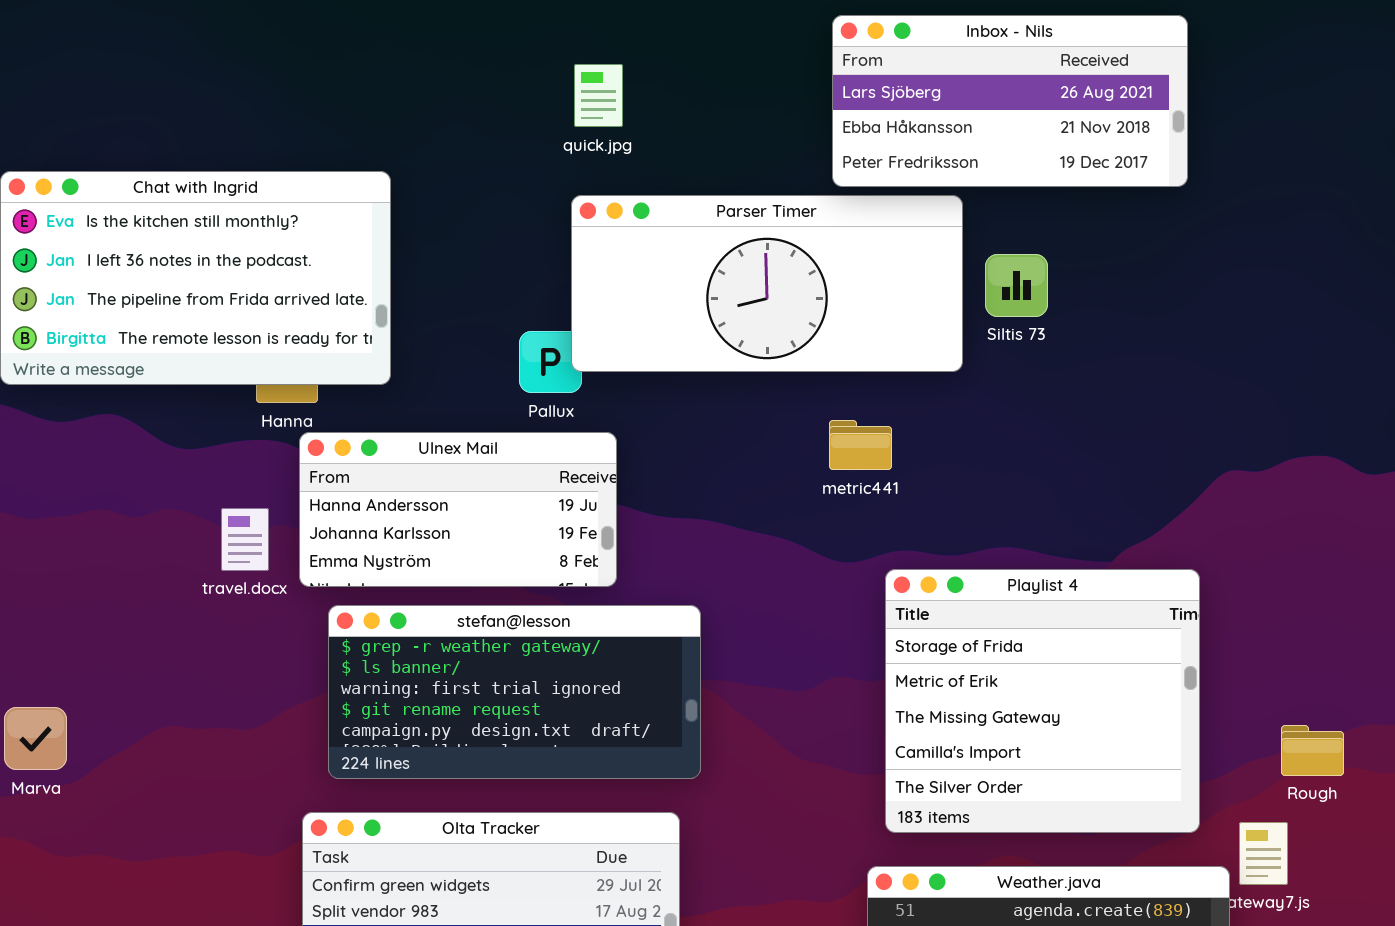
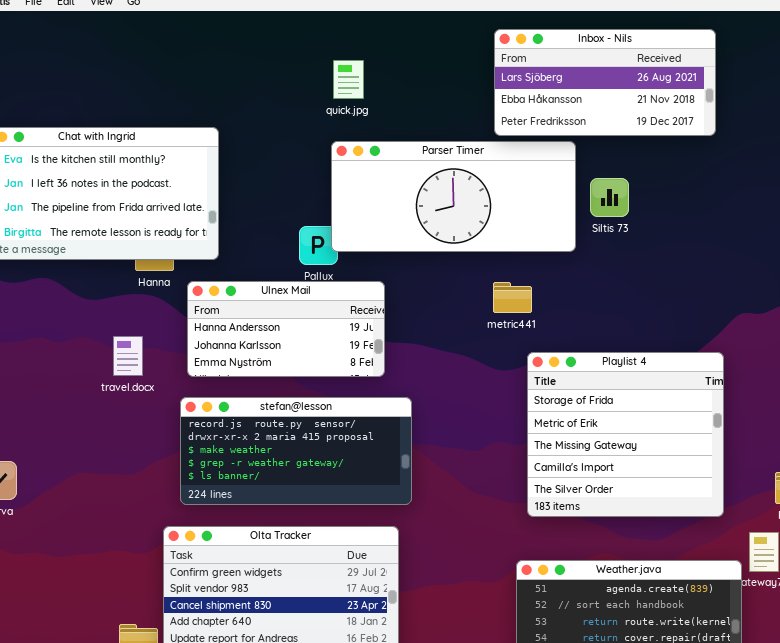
Ulnex Mail: [299,432,617,587] -> [187,281,385,377], moved
Playlist 4: [885,569,1200,833] -> [527,352,724,517], moved
stefan@lesson: [328,605,701,779] -> [180,397,412,505], scrolled up 3 rows

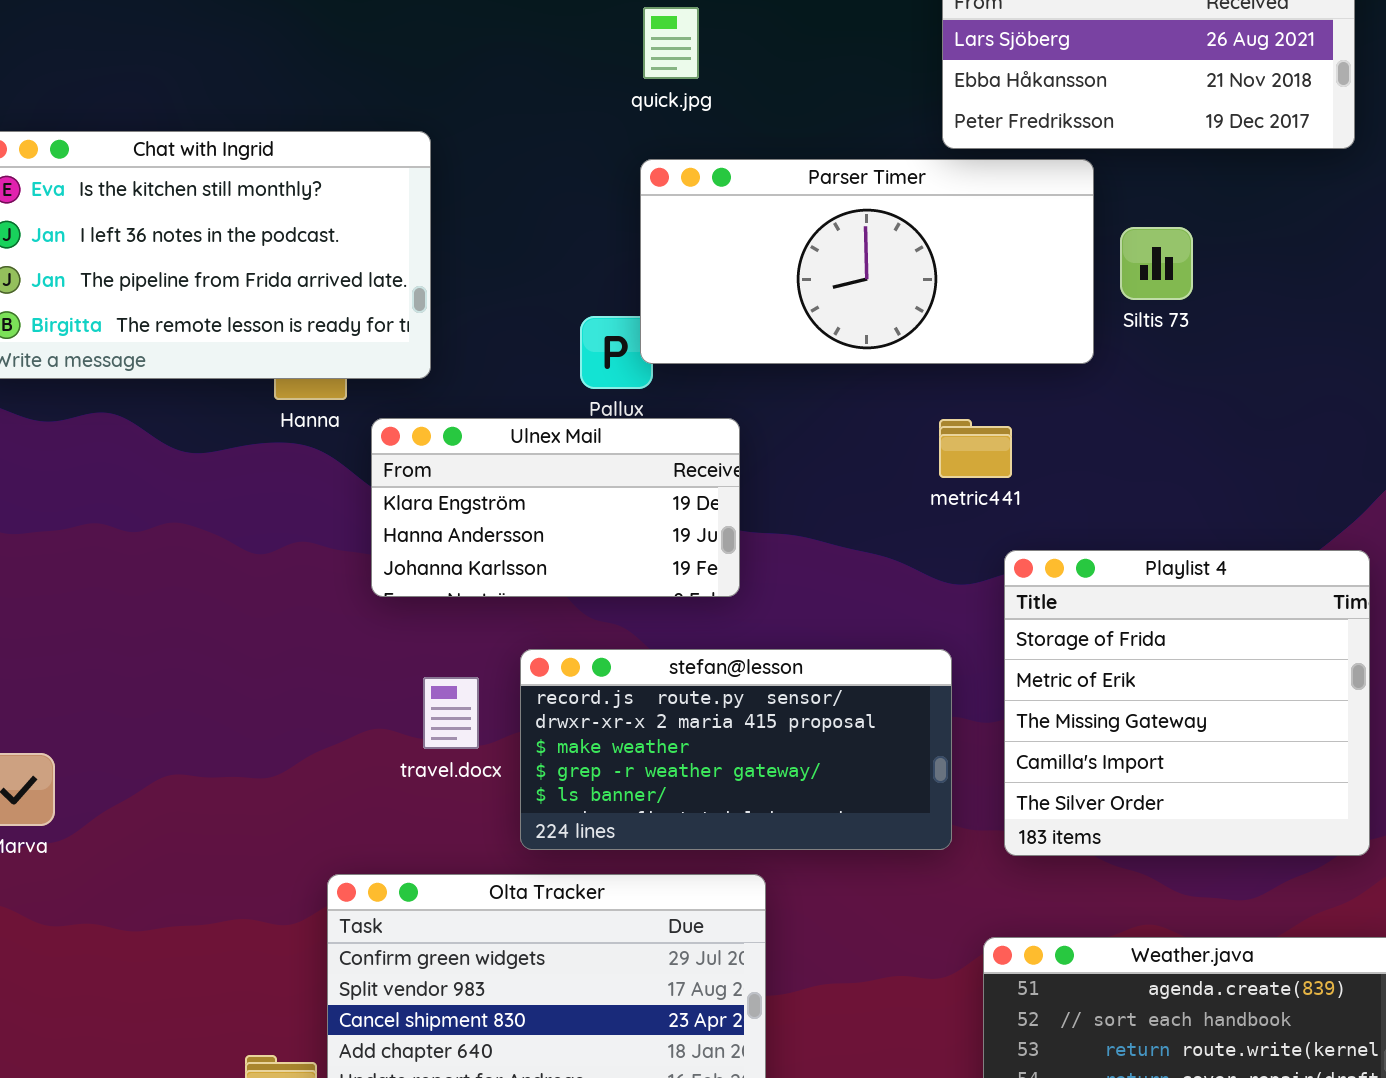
Ulnex Mail: [187,281,385,377] -> [371,418,740,597], scrolled up 1 row
travel.docx: [113,336,143,376] -> [423,677,479,749], moved
stefan@lesson: [180,397,412,505] -> [520,649,952,850], moved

•••••

* WORK TO COMPLETE: Tell how many lines of the records above hold "stefan", giving the number and nothing else.

* ANSWER BOX: 2